- What to work on: One line in the listing below contains "(303, 261) = (359, 244): none -> white cheese". Repeat that line and each line after it exactly, ending with the last one.

- Dataset content:
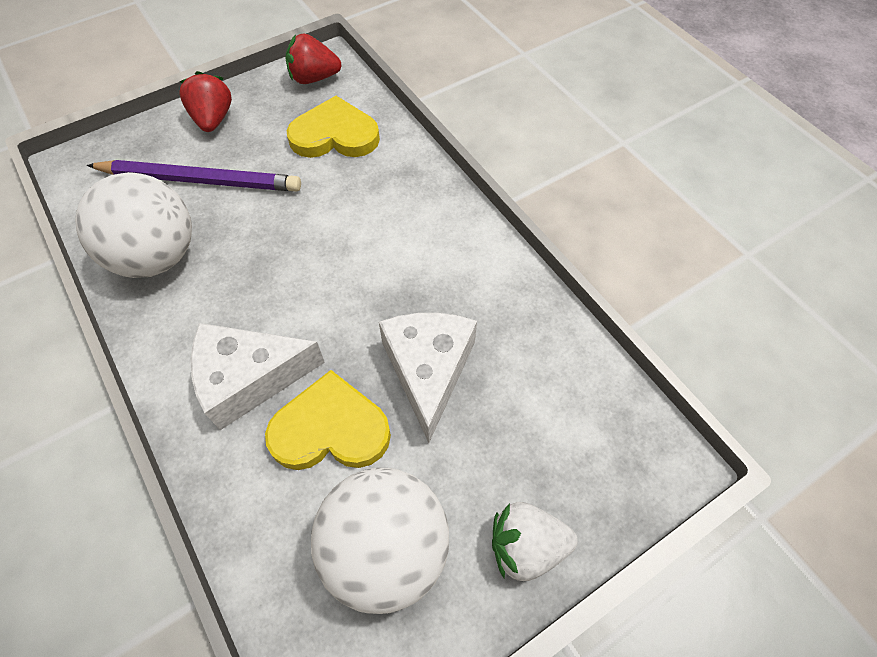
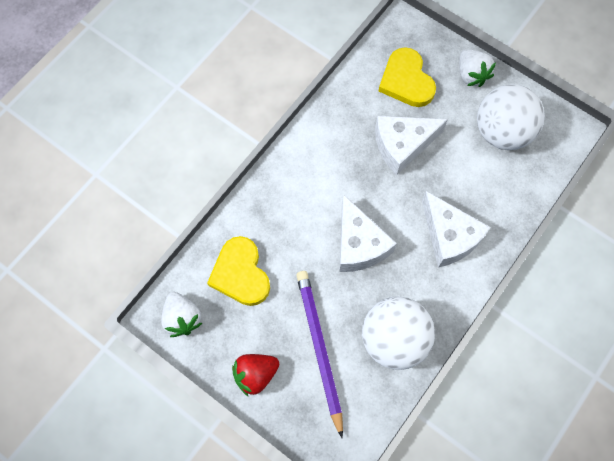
camera: 110 degrees left, 10 degrees up
(303, 261) = (359, 244): none -> white cheese
(314, 78) = (182, 318): red strawberry -> white strawberry
(330, 429) = (457, 181): yellow heart -> yellow heart (406, 81)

- The completed task:
(303, 261) = (359, 244): none -> white cheese
(314, 78) = (182, 318): red strawberry -> white strawberry
(330, 429) = (457, 181): yellow heart -> yellow heart (406, 81)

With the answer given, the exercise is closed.